Records contained in a dataset:
***

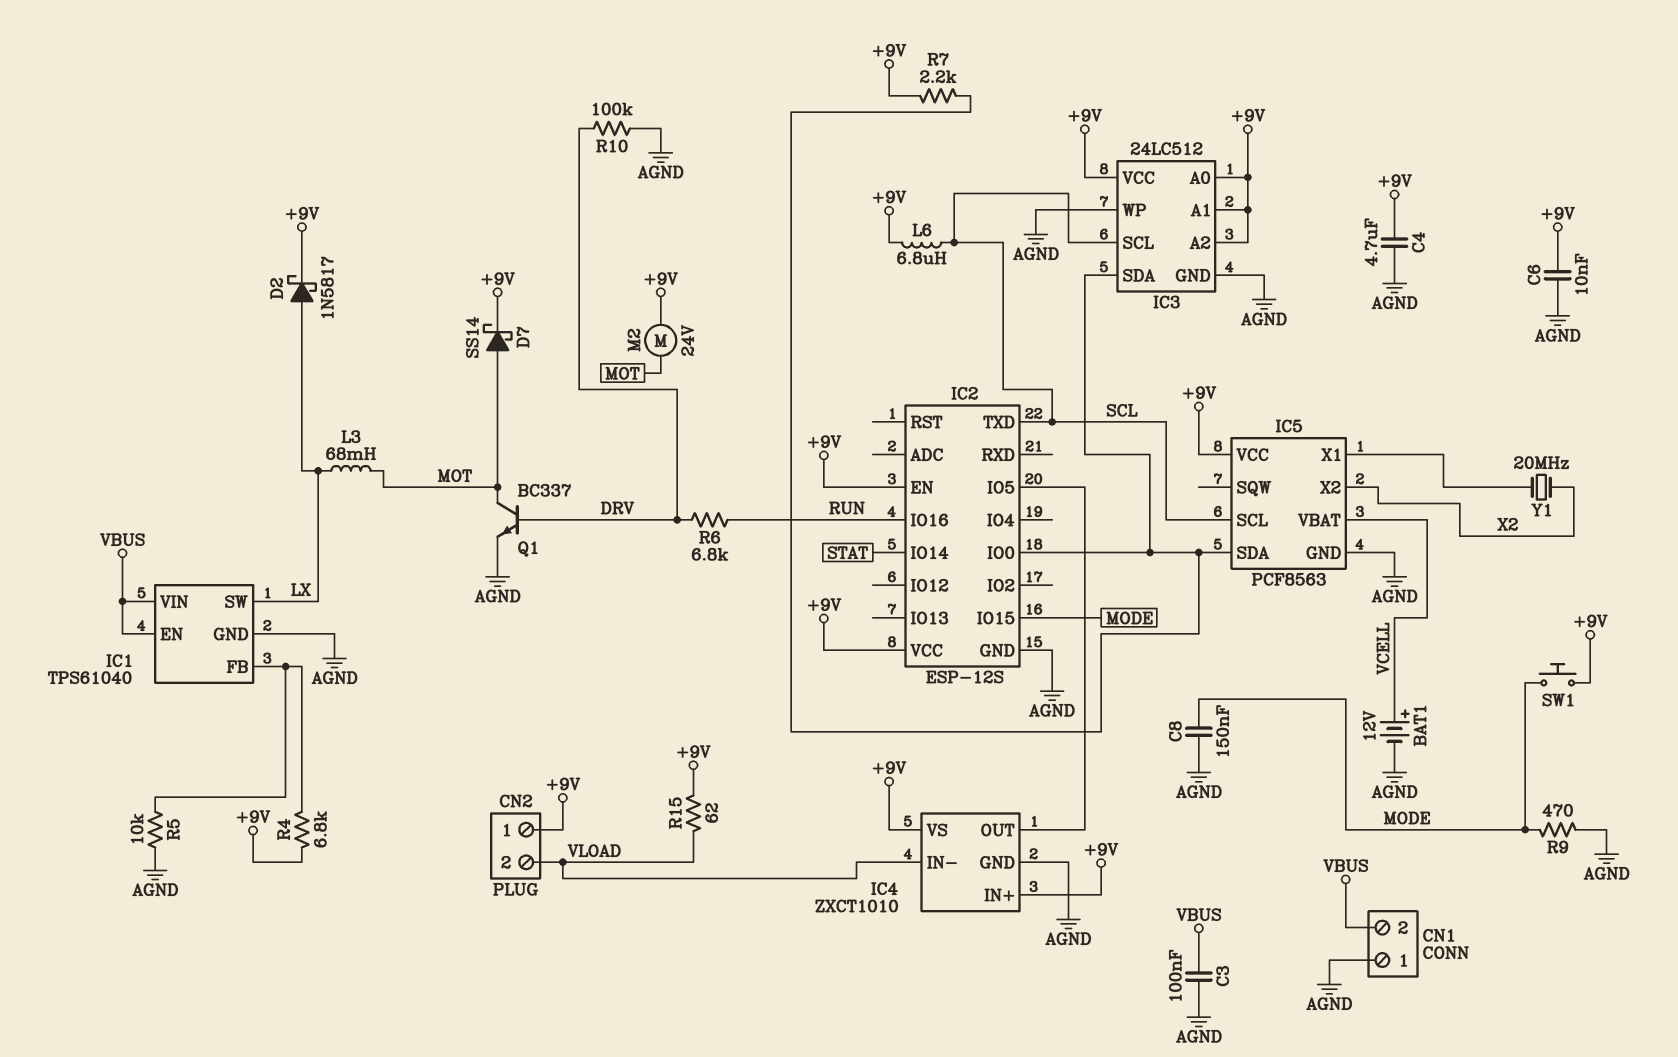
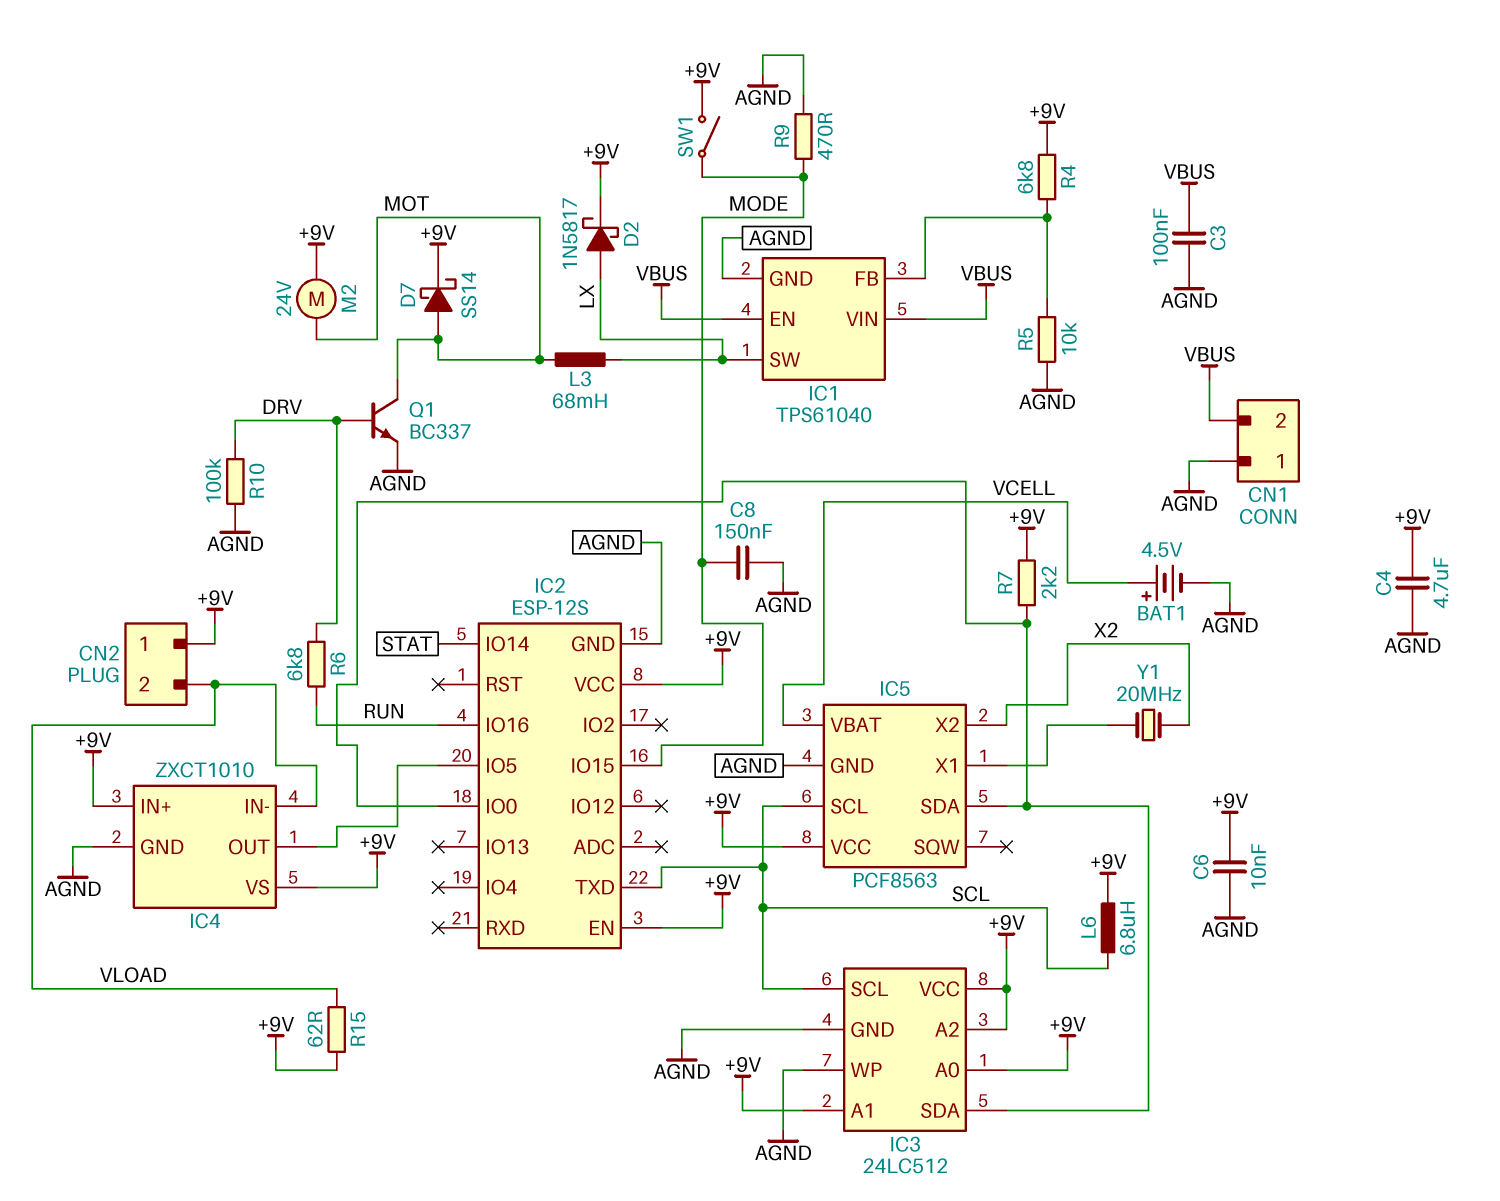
BAT1: 12V (plus VCELL, minus AGND) -> 4.5V (plus VCELL, minus AGND)
SW1: button (+9V, MODE) -> switch (+9V, MODE)

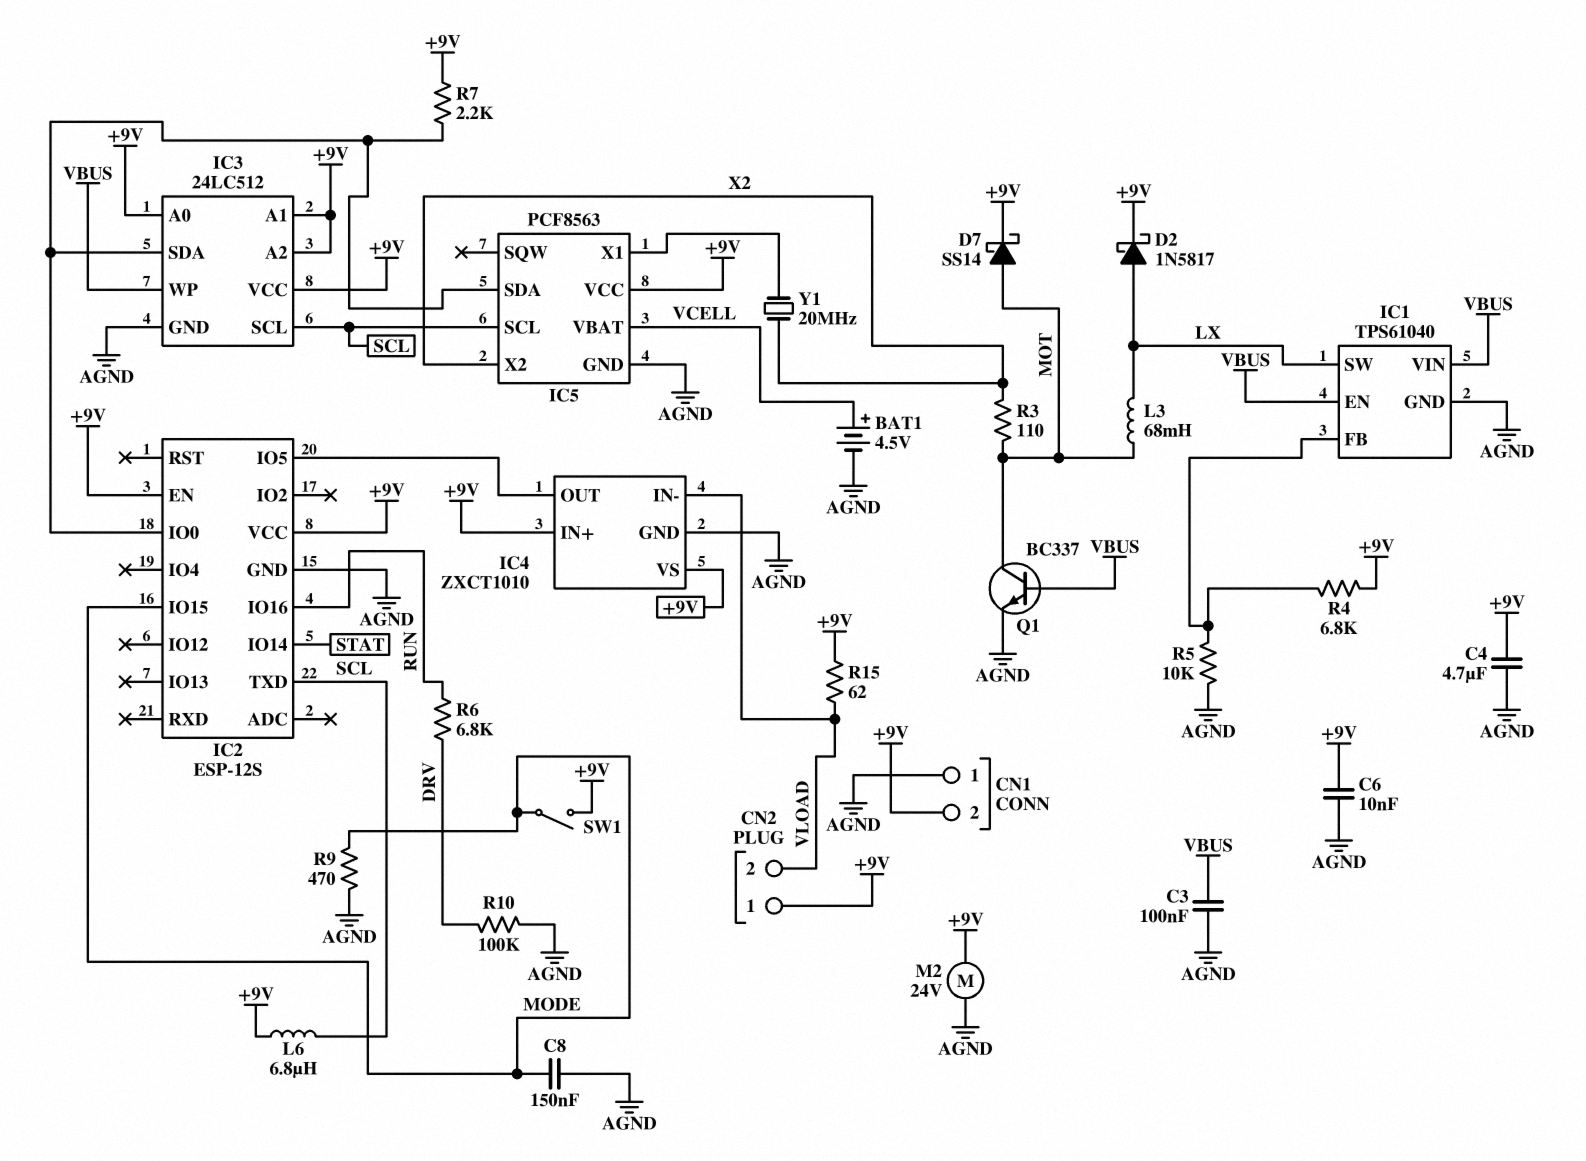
CN1 pin 2: VBUS -> +9V
IC3 pin WP: AGND -> VBUS
M2: motor 24V (+9V, MOT) -> motor 24V (+9V, AGND)
Q1: NPN BC337 (B DRV, C MOT, E AGND) -> NPN BC337 (B VBUS, C MOT, E AGND)
R3: none -> 110 (MOT, X2)

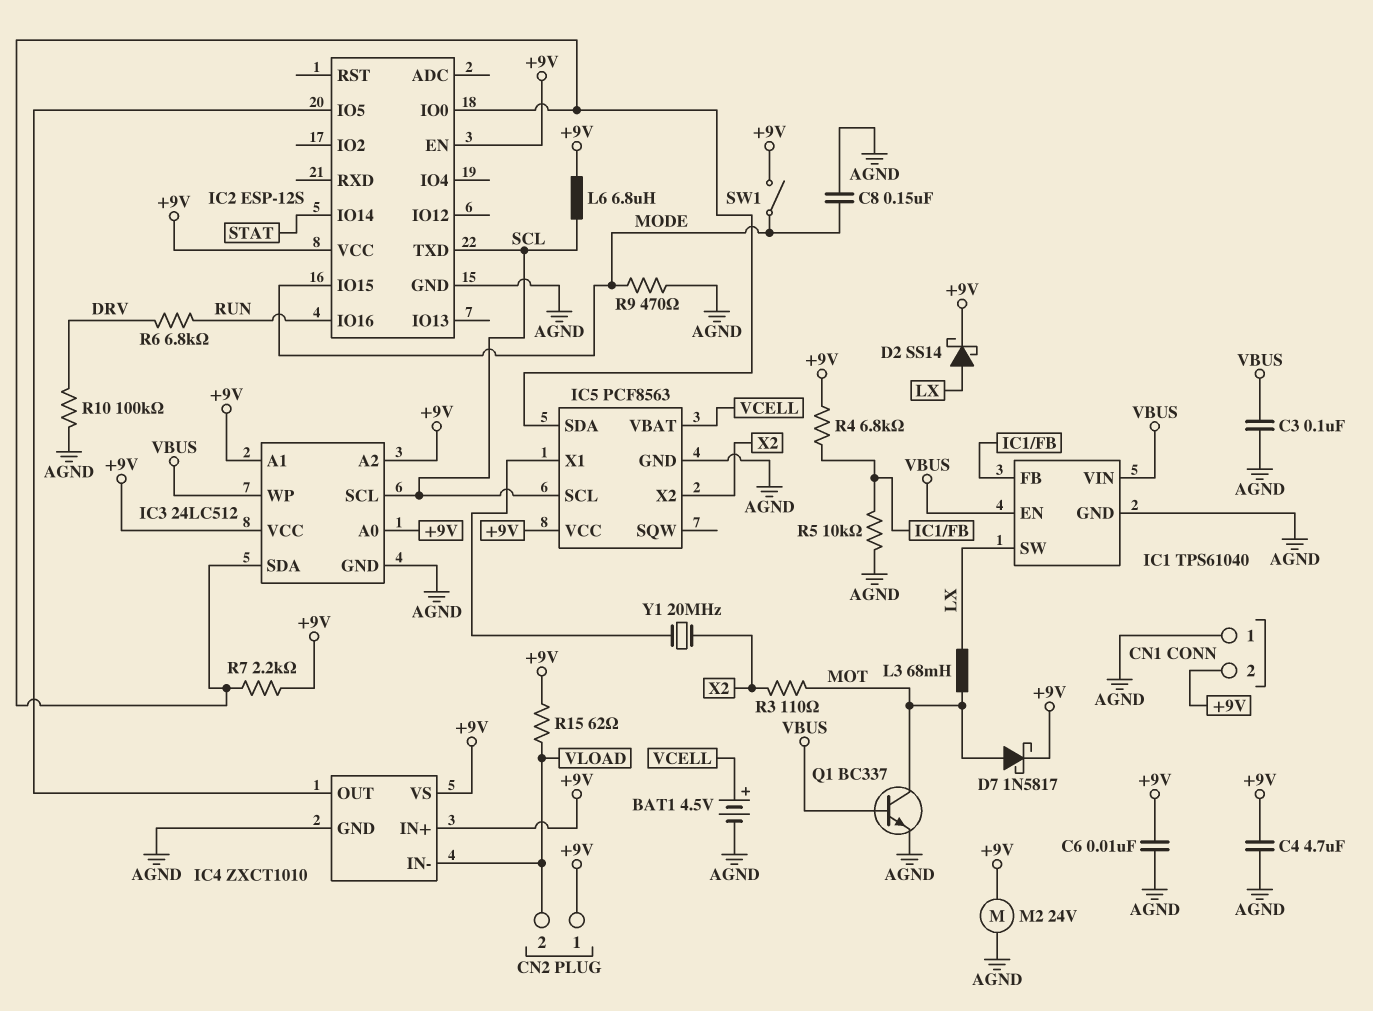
D2: schottky 1N5817 (A LX, K +9V) -> schottky SS14 (A LX, K +9V)
D7: schottky SS14 (A MOT, K +9V) -> schottky 1N5817 (A MOT, K +9V)

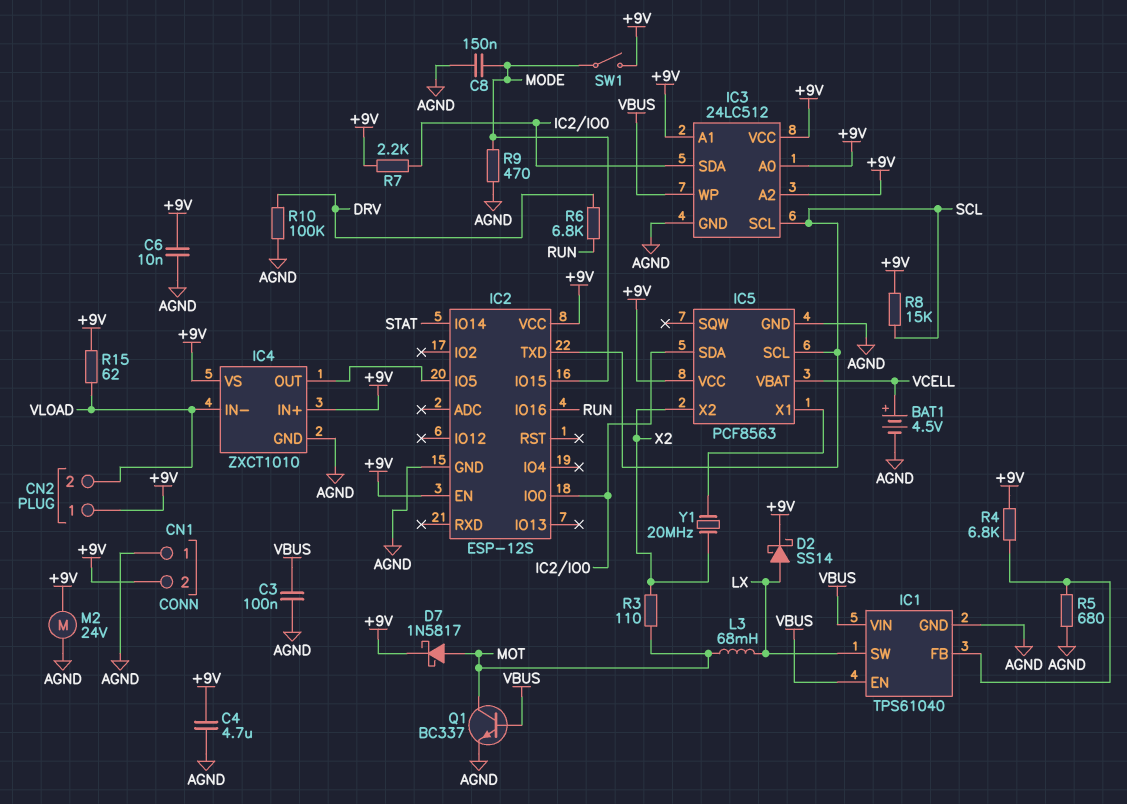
L6: 6.8uH (+9V, SCL) -> none
R5: 10k (AGND, IC1/FB) -> 680 (AGND, IC1/FB)
R8: none -> 15k (+9V, SCL)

***

**HOW TO COMPLETE THIS TASK:** Print the lines from the one that contains "R3: none -> 110 (MOT, X2)" through the last line of the data, exactly and in full, and no other lines. Pictures are not part of the copy.

**RESULT OF THIS EXERCISE:**
R3: none -> 110 (MOT, X2)

D2: schottky 1N5817 (A LX, K +9V) -> schottky SS14 (A LX, K +9V)
D7: schottky SS14 (A MOT, K +9V) -> schottky 1N5817 (A MOT, K +9V)

L6: 6.8uH (+9V, SCL) -> none
R5: 10k (AGND, IC1/FB) -> 680 (AGND, IC1/FB)
R8: none -> 15k (+9V, SCL)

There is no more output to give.